*** Opening of Records provided ***
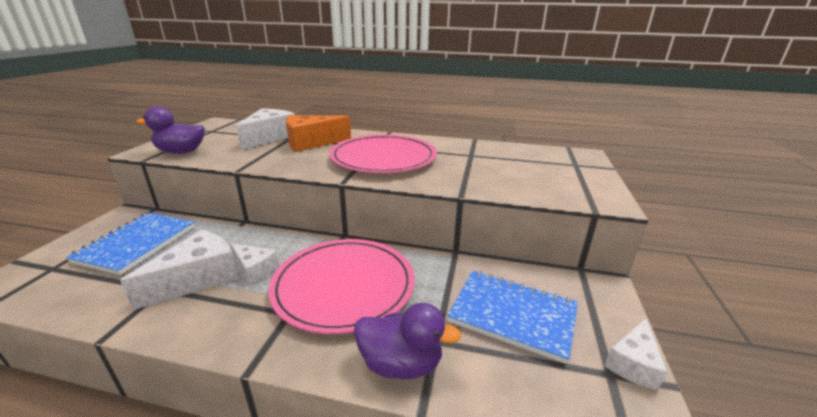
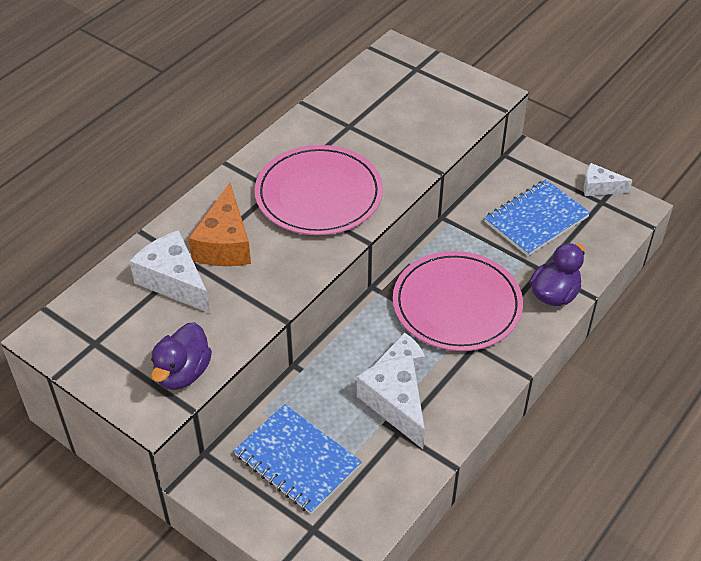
camera: 65 degrees left, 20 degrees up
(633, 363) = (599, 187): white cheese -> white cheese turned 135 degrees clockwise

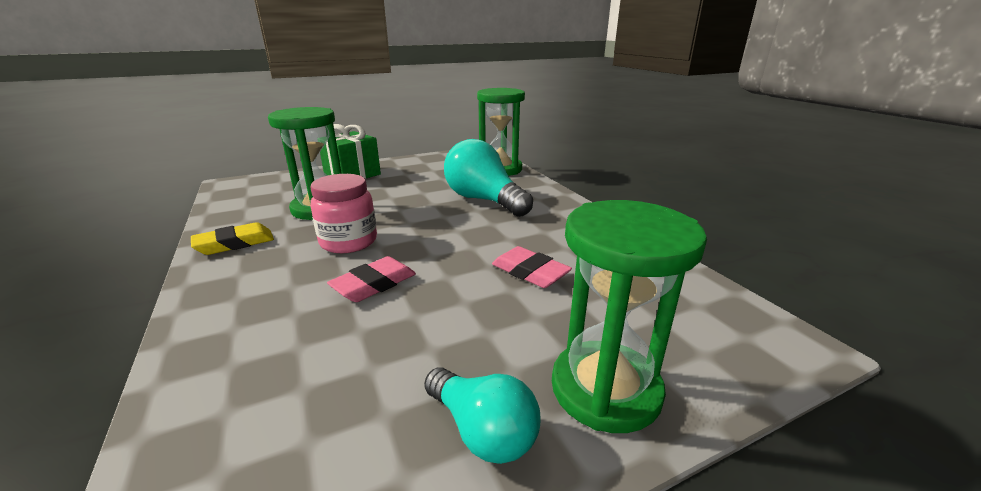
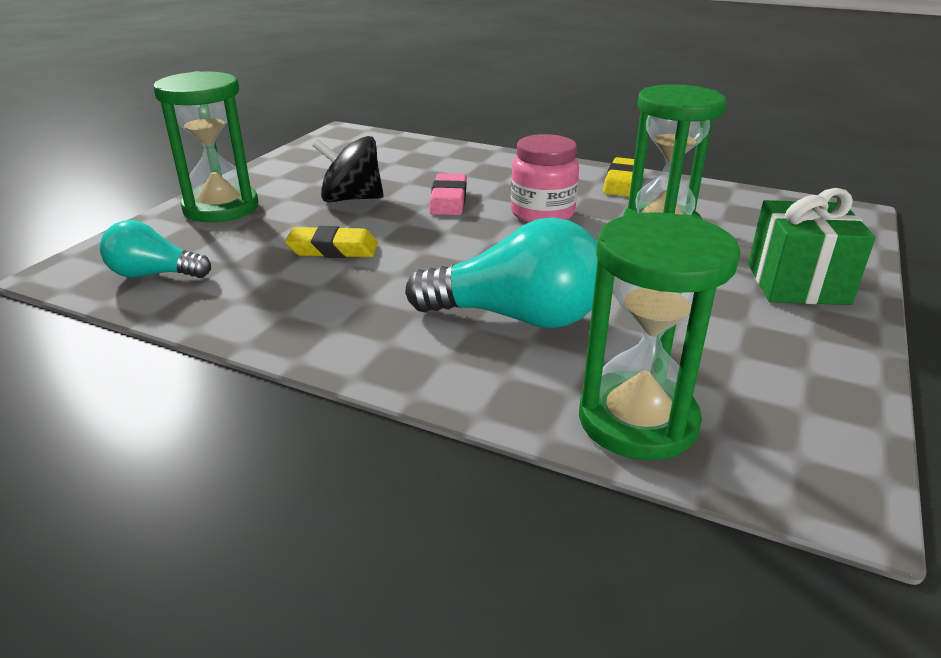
camera: 140 degrees right, 5 degrees up
(448, 329) = (351, 199): none -> black spinning top
(483, 431) = (280, 179): turquoise light bulb -> turquoise light bulb (154, 274)
(530, 272) = (333, 249): pink eraser -> yellow eraser

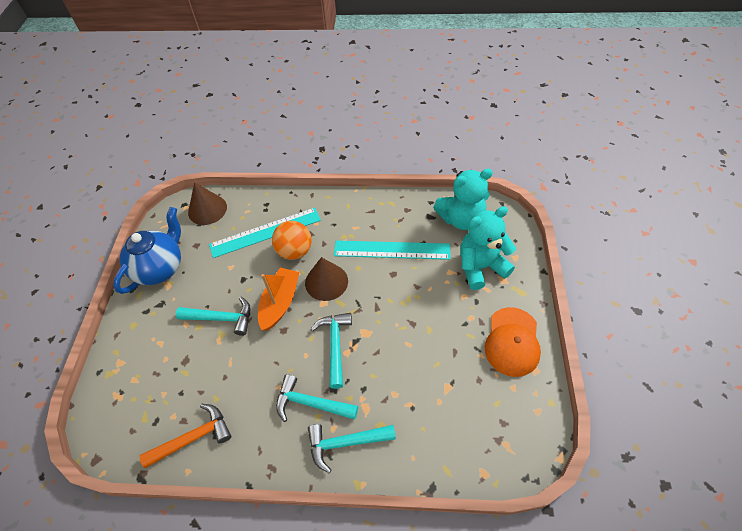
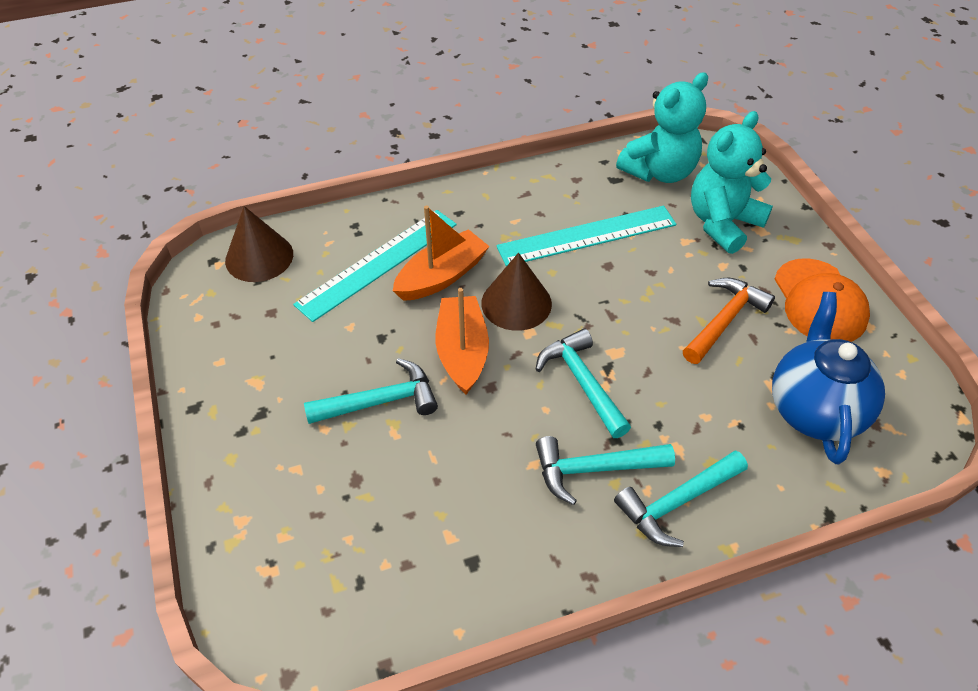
camera: 25 degrees left, 5 degrees down
(160, 268) = (228, 362): blue teapot -> blue teapot (814, 410)
(194, 437) = (439, 581): orange hammer -> orange hammer (724, 320)
(295, 251) = (441, 276): orange ball -> orange boat

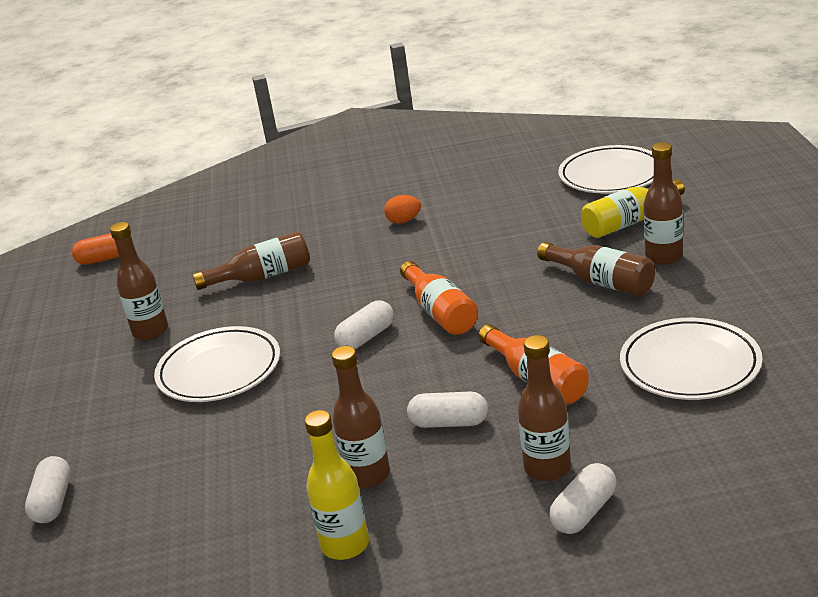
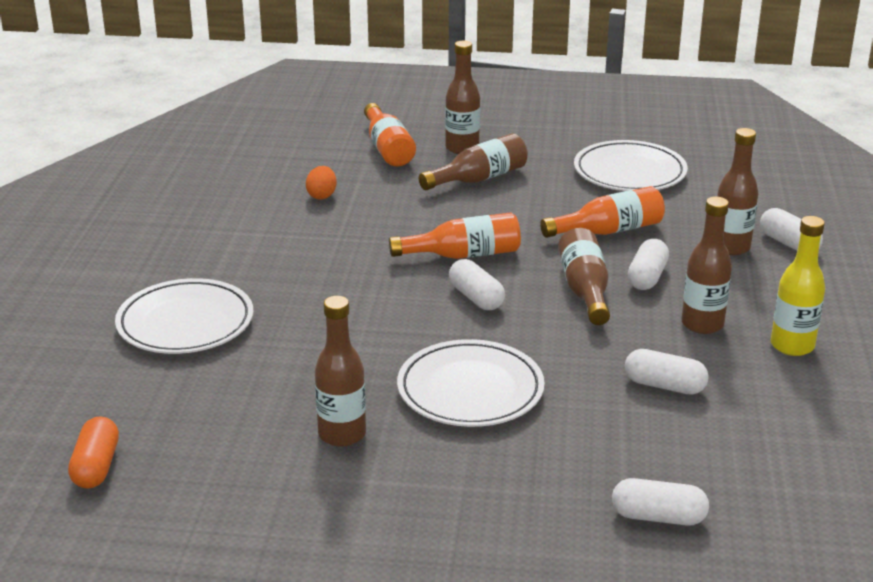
camera: 80 degrees left, 0 degrees up
(248, 470) = (664, 385): none -> white capsule
(262, 276) = (286, 345): brown bottle -> brown bottle (584, 290)
(404, 221) = (254, 247): orange egg -> orange egg (322, 195)
(611, 175) = (289, 138): white plate -> white plate (185, 323)
(629, 222) = (388, 149): yellow bottle -> orange bottle

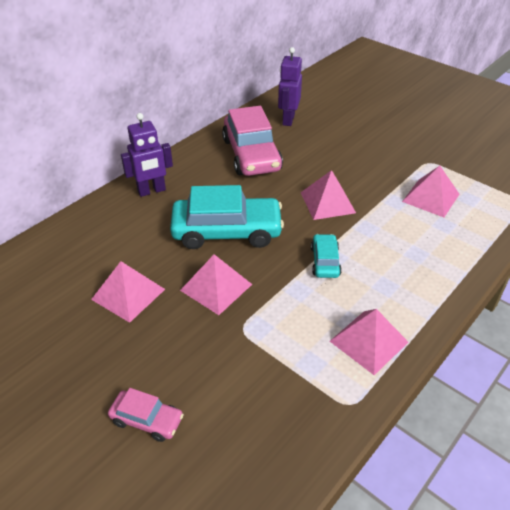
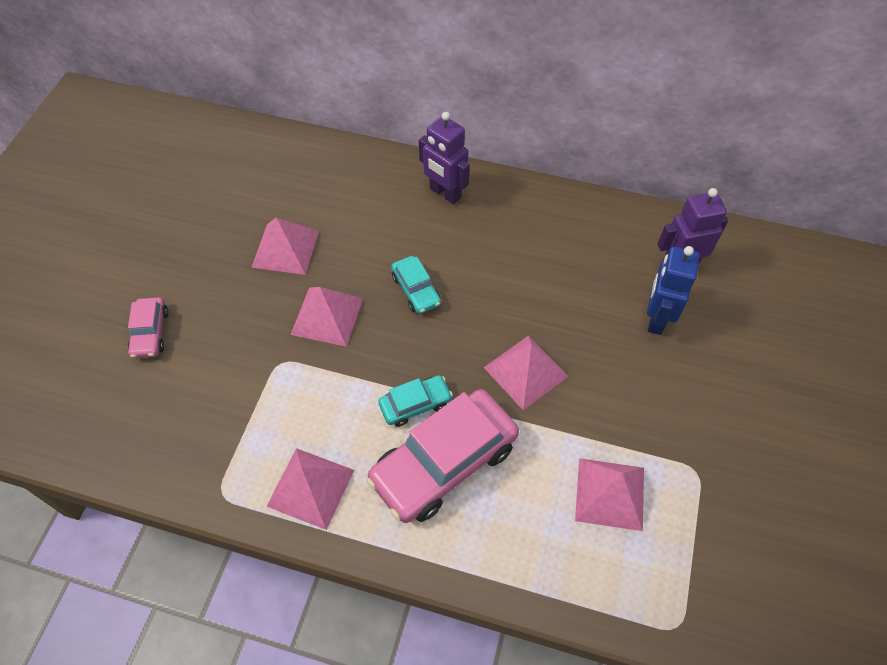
camera: 65 degrees right, 15 degrees up
(227, 231) = (416, 290): turquoise car -> turquoise car, size x0.49
(251, 155) = (572, 256): pink car -> pink car (444, 463)
(320, 140) = (656, 319): none -> blue robot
*** Close of Records provided ***
** What to produce **
When you return the records, keep every word unchanged and drop the pictures.

** Solution **
camera: 65 degrees left, 20 degrees up
(633, 363) = (599, 187): white cheese -> white cheese turned 135 degrees clockwise

camera: 140 degrees right, 5 degrees up
(448, 329) = (351, 199): none -> black spinning top
(483, 431) = (280, 179): turquoise light bulb -> turquoise light bulb (154, 274)
(530, 272) = (333, 249): pink eraser -> yellow eraser

camera: 25 degrees left, 5 degrees down
(160, 268) = (228, 362): blue teapot -> blue teapot (814, 410)
(194, 437) = (439, 581): orange hammer -> orange hammer (724, 320)
(295, 251) = (441, 276): orange ball -> orange boat

camera: 80 degrees left, 0 degrees up
(248, 470) = (664, 385): none -> white capsule
(262, 276) = (286, 345): brown bottle -> brown bottle (584, 290)
(404, 221) = (254, 247): orange egg -> orange egg (322, 195)
(611, 175) = (289, 138): white plate -> white plate (185, 323)
(629, 222) = (388, 149): yellow bottle -> orange bottle

camera: 65 degrees right, 15 degrees up
(227, 231) = (416, 290): turquoise car -> turquoise car, size x0.49
(251, 155) = (572, 256): pink car -> pink car (444, 463)
(320, 140) = (656, 319): none -> blue robot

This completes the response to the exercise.